>>>
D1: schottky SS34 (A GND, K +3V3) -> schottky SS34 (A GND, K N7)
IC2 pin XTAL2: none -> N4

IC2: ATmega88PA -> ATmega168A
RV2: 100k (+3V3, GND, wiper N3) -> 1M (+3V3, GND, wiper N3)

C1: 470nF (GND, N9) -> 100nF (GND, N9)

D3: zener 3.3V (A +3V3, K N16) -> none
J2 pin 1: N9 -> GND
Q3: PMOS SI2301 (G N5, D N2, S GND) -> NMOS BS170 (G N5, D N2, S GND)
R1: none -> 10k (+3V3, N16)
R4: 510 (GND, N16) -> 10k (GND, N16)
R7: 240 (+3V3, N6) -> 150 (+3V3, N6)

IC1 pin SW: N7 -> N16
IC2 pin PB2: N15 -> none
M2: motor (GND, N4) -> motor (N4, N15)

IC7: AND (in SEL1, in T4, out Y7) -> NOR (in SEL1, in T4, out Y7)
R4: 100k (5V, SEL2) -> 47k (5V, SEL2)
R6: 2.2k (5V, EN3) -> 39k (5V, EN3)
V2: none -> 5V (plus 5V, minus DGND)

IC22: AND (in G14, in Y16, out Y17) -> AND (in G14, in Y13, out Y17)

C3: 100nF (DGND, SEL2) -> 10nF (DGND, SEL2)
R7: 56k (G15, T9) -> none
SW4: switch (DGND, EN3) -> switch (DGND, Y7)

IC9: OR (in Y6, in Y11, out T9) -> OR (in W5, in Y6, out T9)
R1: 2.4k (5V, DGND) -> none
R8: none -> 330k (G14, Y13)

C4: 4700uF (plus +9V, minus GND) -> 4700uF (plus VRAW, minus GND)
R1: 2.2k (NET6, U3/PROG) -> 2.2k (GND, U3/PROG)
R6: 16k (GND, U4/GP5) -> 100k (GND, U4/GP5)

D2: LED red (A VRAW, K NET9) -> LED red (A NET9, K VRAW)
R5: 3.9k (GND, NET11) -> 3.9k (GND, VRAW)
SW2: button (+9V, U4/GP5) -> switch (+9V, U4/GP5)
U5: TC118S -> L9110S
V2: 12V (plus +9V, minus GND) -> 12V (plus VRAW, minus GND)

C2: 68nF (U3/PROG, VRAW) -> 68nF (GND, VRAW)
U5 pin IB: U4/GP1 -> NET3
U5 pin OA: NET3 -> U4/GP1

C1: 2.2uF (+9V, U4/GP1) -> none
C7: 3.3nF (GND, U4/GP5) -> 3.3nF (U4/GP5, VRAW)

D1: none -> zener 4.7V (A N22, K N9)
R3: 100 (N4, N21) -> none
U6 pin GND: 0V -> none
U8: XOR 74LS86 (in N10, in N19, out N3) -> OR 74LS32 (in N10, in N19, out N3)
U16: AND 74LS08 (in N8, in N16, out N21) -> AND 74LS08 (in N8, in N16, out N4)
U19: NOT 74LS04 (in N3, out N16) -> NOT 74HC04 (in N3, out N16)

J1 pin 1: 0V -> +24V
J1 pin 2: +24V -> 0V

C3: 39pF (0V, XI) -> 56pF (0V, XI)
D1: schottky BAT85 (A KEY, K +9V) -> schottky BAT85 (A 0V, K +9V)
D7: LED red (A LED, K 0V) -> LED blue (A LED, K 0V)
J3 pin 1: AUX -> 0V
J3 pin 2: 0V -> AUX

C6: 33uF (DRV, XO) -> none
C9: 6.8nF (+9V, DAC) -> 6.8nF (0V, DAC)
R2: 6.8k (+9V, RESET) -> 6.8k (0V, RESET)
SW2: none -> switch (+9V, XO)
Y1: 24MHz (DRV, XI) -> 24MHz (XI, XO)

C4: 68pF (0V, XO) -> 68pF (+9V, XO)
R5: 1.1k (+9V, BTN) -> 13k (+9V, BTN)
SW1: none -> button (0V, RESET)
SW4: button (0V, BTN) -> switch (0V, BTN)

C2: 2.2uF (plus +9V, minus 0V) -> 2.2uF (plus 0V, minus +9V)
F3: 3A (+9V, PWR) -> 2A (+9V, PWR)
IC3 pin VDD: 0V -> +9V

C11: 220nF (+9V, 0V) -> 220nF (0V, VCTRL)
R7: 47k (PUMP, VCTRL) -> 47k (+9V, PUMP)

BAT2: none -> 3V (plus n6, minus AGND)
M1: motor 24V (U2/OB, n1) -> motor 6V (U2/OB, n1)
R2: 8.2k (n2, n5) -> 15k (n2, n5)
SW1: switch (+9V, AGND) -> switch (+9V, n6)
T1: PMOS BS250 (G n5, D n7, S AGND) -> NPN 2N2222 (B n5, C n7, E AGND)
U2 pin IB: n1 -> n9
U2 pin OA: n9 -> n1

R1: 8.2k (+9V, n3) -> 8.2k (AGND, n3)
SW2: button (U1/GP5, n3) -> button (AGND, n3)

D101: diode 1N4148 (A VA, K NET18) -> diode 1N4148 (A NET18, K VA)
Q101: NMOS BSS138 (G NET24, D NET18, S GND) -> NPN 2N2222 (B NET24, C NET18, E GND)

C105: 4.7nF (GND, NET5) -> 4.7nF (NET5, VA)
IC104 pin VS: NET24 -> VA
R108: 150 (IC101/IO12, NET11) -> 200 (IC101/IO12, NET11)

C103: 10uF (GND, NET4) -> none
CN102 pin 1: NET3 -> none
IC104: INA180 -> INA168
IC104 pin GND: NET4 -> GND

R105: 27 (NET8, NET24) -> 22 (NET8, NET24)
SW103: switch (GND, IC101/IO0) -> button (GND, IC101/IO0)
<<<
__Work item__
An exact copy of the lines from the one with "SW4: button (0V, BTN) -> switch (0V, BTN)" through the final line of the entries is the whole answer.

__Answer space__
SW4: button (0V, BTN) -> switch (0V, BTN)

C2: 2.2uF (plus +9V, minus 0V) -> 2.2uF (plus 0V, minus +9V)
F3: 3A (+9V, PWR) -> 2A (+9V, PWR)
IC3 pin VDD: 0V -> +9V

C11: 220nF (+9V, 0V) -> 220nF (0V, VCTRL)
R7: 47k (PUMP, VCTRL) -> 47k (+9V, PUMP)

BAT2: none -> 3V (plus n6, minus AGND)
M1: motor 24V (U2/OB, n1) -> motor 6V (U2/OB, n1)
R2: 8.2k (n2, n5) -> 15k (n2, n5)
SW1: switch (+9V, AGND) -> switch (+9V, n6)
T1: PMOS BS250 (G n5, D n7, S AGND) -> NPN 2N2222 (B n5, C n7, E AGND)
U2 pin IB: n1 -> n9
U2 pin OA: n9 -> n1

R1: 8.2k (+9V, n3) -> 8.2k (AGND, n3)
SW2: button (U1/GP5, n3) -> button (AGND, n3)

D101: diode 1N4148 (A VA, K NET18) -> diode 1N4148 (A NET18, K VA)
Q101: NMOS BSS138 (G NET24, D NET18, S GND) -> NPN 2N2222 (B NET24, C NET18, E GND)

C105: 4.7nF (GND, NET5) -> 4.7nF (NET5, VA)
IC104 pin VS: NET24 -> VA
R108: 150 (IC101/IO12, NET11) -> 200 (IC101/IO12, NET11)

C103: 10uF (GND, NET4) -> none
CN102 pin 1: NET3 -> none
IC104: INA180 -> INA168
IC104 pin GND: NET4 -> GND

R105: 27 (NET8, NET24) -> 22 (NET8, NET24)
SW103: switch (GND, IC101/IO0) -> button (GND, IC101/IO0)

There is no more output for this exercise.